What you have to do:
Nothing other than the lines from the one containing "R3: 36k (GND, U2/in+) -> 68k (GND, U2/in+)" through the last line of the data below should be output, each reproduced exactly.

Data items
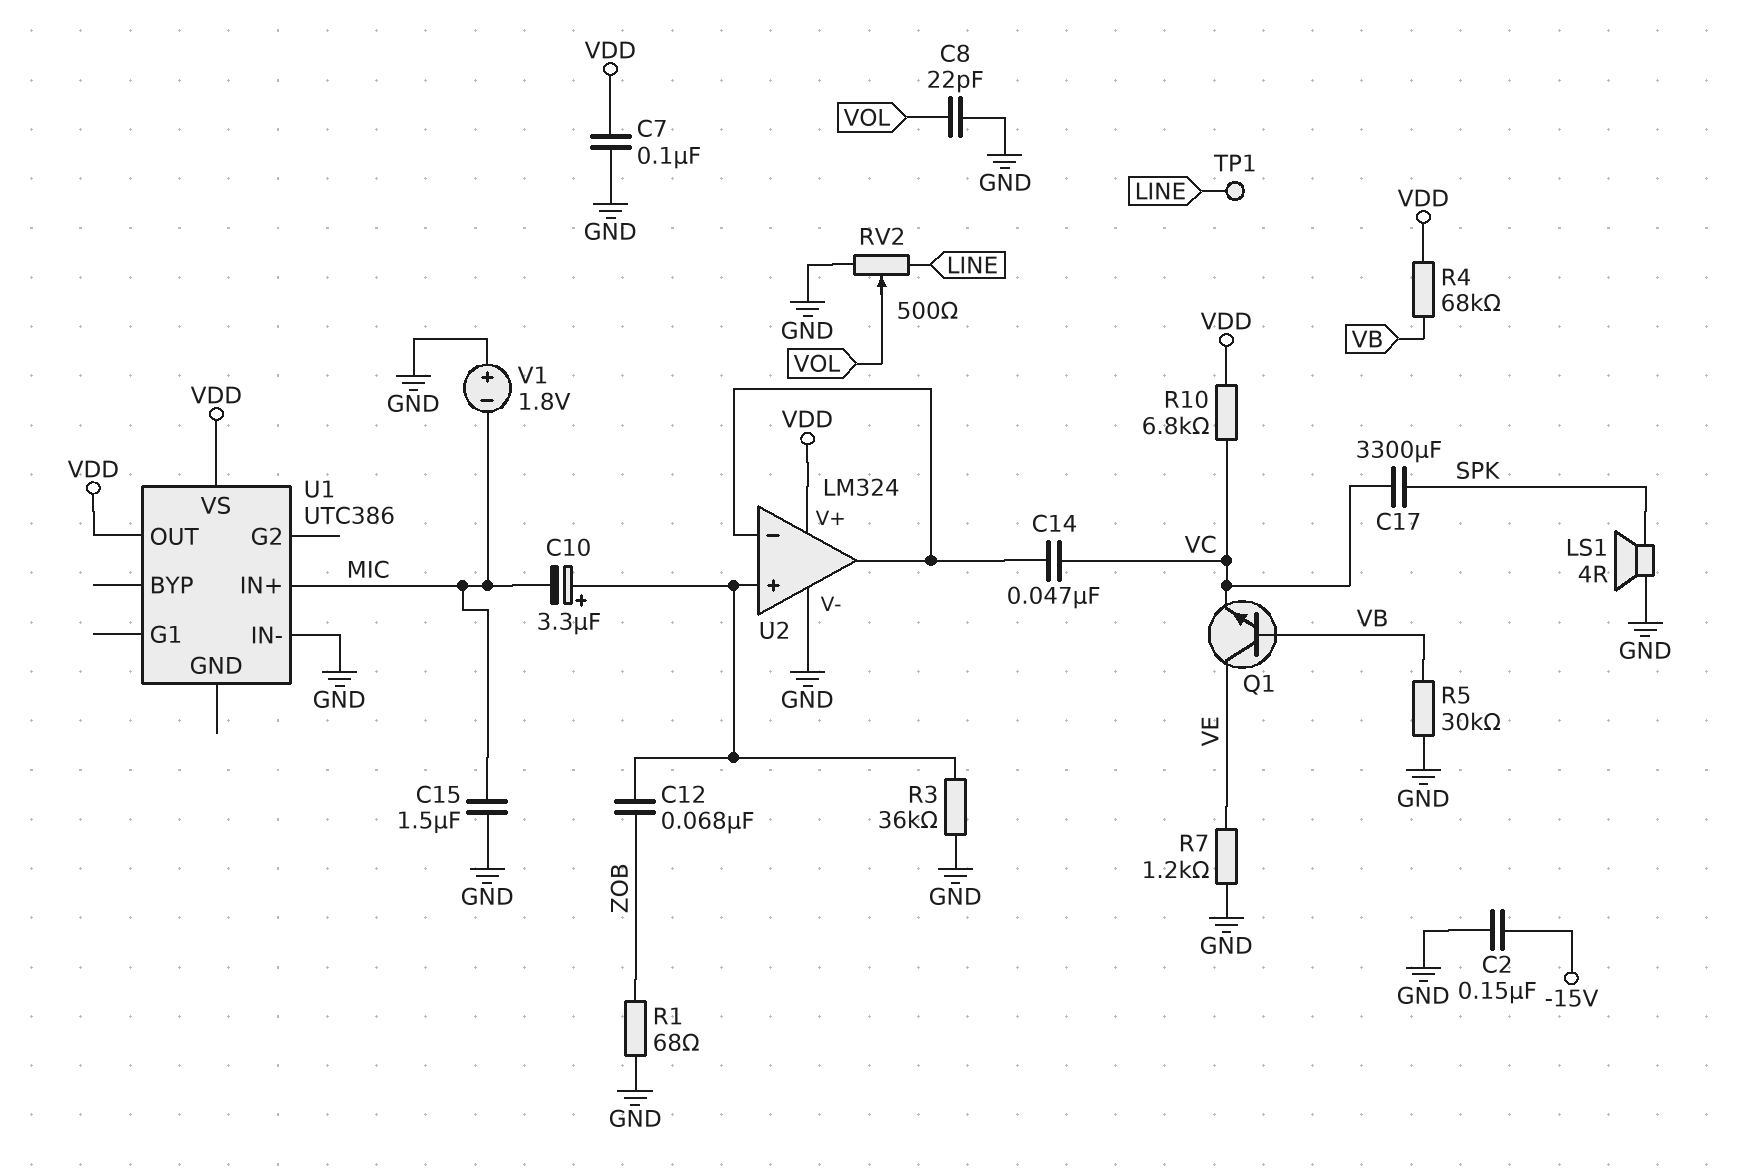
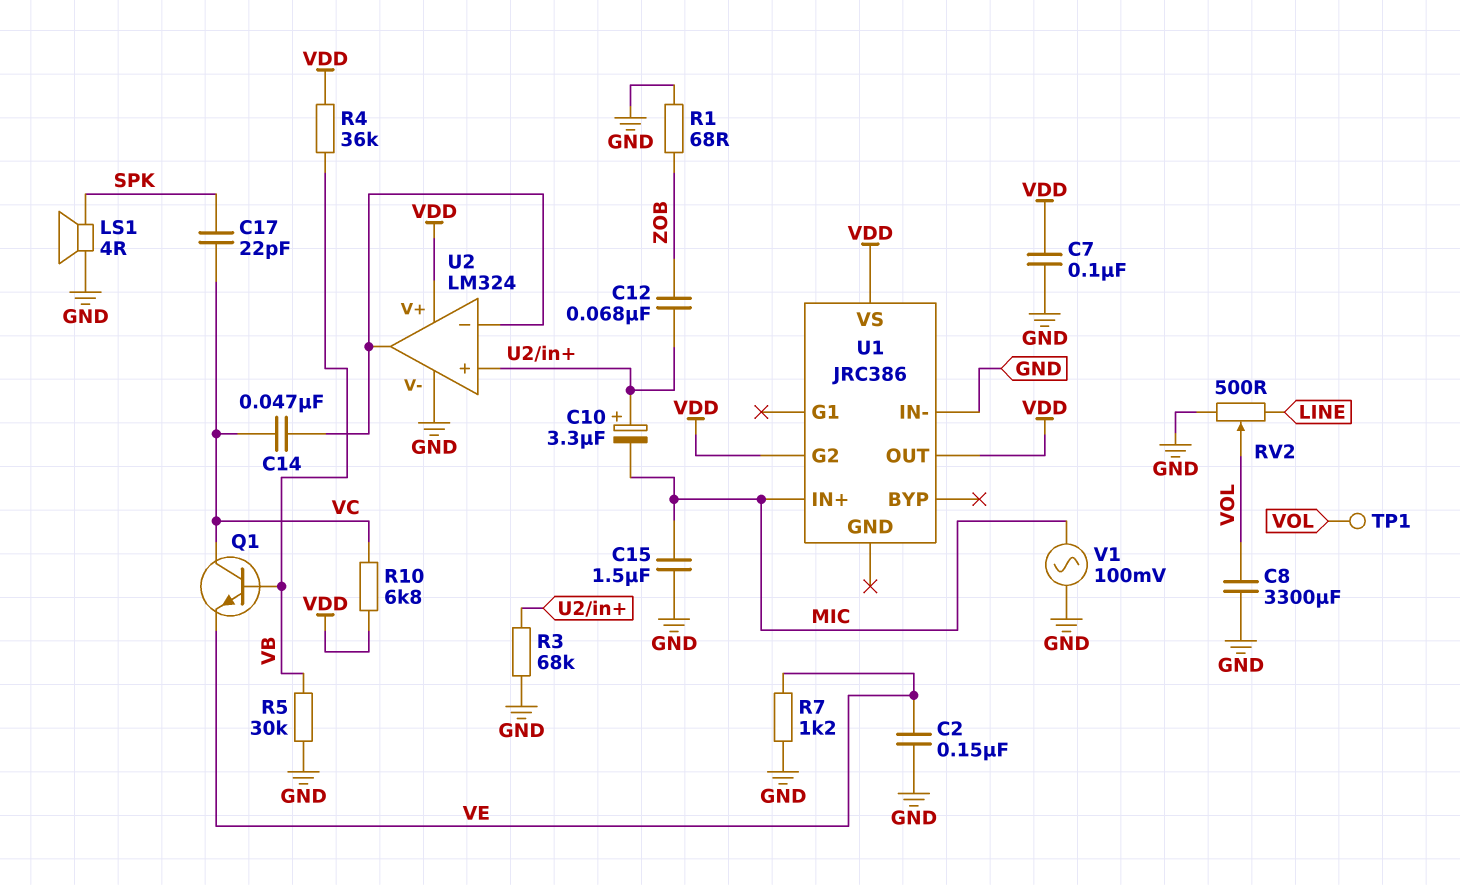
C2: 150nF (-15V, GND) -> 150nF (GND, VE)
C8: 22pF (GND, VOL) -> 3300uF (GND, VOL)
C17: 3300uF (SPK, VC) -> 22pF (SPK, VC)
Q1: NPN (B VB, C VE, E VC) -> NPN (B VB, C VC, E VE)
R3: 36k (GND, U2/in+) -> 68k (GND, U2/in+)
R4: 68k (VB, VDD) -> 36k (VB, VDD)
TP1: test point (LINE) -> test point (VOL)
U1: UTC386 -> JRC386
U1 pin G2: none -> VDD
V1: 1.8V (plus GND, minus MIC) -> AC 100mV (GND, MIC)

Written solution:
R3: 36k (GND, U2/in+) -> 68k (GND, U2/in+)
R4: 68k (VB, VDD) -> 36k (VB, VDD)
TP1: test point (LINE) -> test point (VOL)
U1: UTC386 -> JRC386
U1 pin G2: none -> VDD
V1: 1.8V (plus GND, minus MIC) -> AC 100mV (GND, MIC)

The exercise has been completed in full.